» **Data provided**
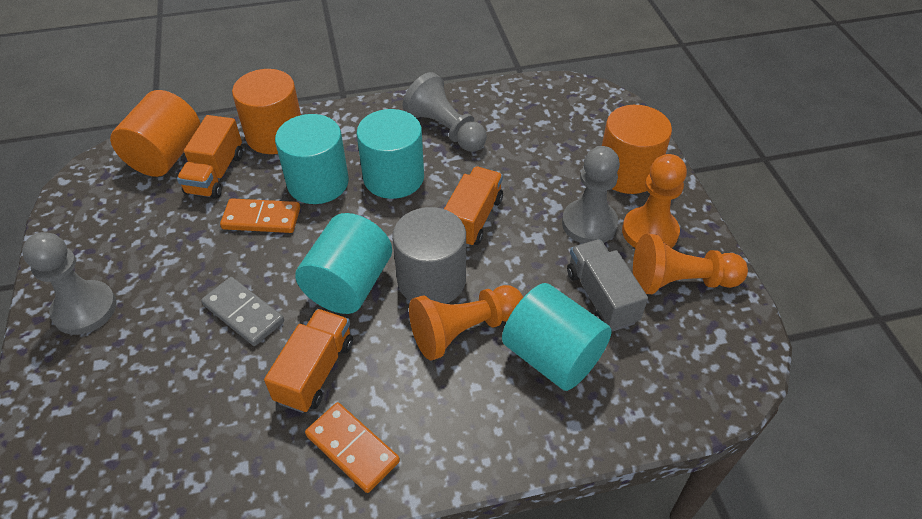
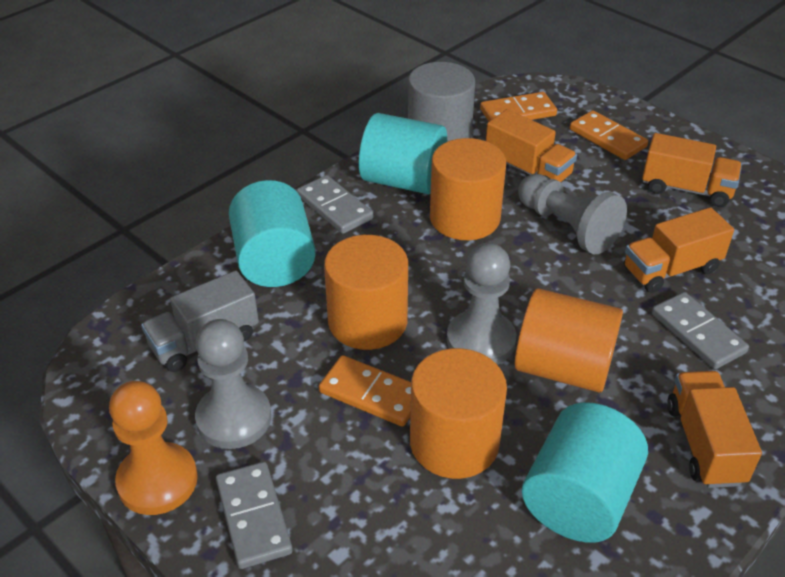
grey domino: 1 -> 3
orange cylinder: 3 -> 4
orange domino: 2 -> 3
orange pawn: 3 -> 1
orange truck: 3 -> 4
turquoise cylinder: 4 -> 3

» **What is expected**
Reproduce the data above line for line, excluding every picture.

» **Result for this task**
grey domino: 1 -> 3
orange cylinder: 3 -> 4
orange domino: 2 -> 3
orange pawn: 3 -> 1
orange truck: 3 -> 4
turquoise cylinder: 4 -> 3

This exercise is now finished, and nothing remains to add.